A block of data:
::::::
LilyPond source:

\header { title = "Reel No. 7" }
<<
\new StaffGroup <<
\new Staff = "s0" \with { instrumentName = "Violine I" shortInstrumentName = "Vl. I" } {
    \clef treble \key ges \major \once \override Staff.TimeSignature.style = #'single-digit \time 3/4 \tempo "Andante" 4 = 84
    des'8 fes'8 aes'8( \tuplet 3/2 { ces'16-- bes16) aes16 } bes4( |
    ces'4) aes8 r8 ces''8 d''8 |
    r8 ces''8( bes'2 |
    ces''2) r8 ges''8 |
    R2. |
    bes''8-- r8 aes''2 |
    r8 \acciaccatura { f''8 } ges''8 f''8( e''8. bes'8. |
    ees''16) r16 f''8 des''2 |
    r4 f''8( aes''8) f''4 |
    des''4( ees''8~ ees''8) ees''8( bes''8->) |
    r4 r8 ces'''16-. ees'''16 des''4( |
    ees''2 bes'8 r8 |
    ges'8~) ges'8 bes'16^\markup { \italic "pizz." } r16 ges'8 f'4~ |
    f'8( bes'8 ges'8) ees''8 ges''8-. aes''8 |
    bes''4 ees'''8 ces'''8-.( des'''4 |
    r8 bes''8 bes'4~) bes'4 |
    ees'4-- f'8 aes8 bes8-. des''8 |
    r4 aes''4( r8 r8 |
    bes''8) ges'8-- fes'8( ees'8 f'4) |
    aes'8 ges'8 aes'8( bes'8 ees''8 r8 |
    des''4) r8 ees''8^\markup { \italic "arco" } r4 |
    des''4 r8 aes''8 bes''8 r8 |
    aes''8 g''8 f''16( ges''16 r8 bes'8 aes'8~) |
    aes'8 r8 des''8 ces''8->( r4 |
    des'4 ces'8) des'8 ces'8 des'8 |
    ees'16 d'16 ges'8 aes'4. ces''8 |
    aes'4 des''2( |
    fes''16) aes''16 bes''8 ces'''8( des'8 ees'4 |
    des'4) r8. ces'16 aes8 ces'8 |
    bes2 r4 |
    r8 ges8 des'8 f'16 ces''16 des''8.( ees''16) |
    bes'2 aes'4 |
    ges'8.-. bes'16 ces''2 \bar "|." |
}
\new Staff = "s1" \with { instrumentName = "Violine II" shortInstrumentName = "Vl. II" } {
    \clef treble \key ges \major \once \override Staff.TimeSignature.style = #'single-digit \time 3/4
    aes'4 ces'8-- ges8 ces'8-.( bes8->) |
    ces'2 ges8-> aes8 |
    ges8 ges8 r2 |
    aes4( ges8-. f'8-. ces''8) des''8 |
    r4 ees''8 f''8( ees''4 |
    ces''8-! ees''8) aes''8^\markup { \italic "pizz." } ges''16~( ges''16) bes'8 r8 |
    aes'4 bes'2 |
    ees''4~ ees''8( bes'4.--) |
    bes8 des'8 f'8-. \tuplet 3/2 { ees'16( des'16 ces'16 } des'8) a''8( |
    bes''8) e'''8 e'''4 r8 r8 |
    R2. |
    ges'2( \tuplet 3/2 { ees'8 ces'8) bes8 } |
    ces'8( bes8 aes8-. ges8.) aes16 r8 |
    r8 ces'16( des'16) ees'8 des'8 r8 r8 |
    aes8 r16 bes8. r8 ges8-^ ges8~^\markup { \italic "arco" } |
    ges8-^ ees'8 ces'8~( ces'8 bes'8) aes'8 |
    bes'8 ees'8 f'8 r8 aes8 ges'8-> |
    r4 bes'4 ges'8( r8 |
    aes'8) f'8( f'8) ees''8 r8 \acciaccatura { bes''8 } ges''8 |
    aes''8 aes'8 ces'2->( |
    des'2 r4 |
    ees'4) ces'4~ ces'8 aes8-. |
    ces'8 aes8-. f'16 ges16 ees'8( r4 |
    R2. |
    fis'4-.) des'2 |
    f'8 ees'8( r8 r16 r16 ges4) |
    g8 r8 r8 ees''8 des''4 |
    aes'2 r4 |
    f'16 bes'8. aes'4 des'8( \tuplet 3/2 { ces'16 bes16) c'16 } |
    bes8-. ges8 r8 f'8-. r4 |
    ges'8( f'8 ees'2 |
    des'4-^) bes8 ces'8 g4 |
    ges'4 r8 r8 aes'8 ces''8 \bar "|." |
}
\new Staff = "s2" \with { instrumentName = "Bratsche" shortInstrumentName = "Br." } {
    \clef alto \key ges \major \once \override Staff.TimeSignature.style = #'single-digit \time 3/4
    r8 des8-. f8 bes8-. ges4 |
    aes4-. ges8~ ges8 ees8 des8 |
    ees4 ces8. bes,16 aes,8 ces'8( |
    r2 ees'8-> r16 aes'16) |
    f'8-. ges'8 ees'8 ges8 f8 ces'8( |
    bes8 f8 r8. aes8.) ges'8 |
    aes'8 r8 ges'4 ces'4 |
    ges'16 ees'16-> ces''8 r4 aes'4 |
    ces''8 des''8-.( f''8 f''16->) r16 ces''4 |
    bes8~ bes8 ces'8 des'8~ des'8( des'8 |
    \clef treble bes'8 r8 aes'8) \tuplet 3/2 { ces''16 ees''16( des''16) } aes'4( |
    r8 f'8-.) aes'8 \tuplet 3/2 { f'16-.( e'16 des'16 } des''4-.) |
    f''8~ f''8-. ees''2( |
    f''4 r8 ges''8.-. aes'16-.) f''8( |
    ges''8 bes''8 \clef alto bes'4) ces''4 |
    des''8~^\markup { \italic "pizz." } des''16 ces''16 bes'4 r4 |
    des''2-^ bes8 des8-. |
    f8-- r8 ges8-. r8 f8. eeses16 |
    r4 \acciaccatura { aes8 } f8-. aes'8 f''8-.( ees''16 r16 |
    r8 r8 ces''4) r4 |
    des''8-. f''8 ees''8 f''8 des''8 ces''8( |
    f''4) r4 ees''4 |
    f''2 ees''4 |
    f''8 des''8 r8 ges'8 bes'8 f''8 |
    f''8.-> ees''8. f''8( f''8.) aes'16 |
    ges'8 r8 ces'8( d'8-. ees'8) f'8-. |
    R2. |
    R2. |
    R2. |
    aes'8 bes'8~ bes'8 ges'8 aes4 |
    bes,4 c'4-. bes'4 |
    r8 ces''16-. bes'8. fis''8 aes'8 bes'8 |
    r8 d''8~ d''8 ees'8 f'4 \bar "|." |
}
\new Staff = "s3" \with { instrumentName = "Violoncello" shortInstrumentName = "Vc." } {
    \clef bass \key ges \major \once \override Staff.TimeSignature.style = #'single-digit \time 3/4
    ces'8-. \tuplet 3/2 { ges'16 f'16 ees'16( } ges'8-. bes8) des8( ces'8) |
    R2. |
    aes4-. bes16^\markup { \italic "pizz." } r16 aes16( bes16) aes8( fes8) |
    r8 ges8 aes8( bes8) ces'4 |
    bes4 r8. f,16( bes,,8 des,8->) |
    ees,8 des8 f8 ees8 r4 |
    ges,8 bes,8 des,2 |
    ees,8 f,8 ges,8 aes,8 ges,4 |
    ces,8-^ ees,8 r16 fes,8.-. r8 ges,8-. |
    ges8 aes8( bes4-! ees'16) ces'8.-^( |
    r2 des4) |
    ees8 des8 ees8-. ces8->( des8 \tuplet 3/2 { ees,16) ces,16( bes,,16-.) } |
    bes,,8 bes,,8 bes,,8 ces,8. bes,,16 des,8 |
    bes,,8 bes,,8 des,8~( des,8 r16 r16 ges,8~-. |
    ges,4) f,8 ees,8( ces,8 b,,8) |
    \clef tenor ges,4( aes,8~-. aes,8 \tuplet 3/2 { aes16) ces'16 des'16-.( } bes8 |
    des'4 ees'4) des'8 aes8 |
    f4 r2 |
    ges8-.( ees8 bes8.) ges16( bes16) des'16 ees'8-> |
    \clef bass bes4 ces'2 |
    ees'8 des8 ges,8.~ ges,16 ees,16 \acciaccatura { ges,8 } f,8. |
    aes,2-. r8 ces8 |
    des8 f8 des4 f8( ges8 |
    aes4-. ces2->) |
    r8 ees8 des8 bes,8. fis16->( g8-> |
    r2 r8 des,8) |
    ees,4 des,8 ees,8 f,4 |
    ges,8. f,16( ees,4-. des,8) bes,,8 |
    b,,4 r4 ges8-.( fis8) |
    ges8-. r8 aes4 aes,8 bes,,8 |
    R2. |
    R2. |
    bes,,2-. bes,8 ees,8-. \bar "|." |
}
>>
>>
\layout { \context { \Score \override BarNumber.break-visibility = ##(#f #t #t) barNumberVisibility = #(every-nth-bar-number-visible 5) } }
::::::
- PROBLEM STATEMENT -
Count the lines of the listing above that contain the string "Violine". Reply with only the number.

- SOLUTION FOR THIS TASK -
2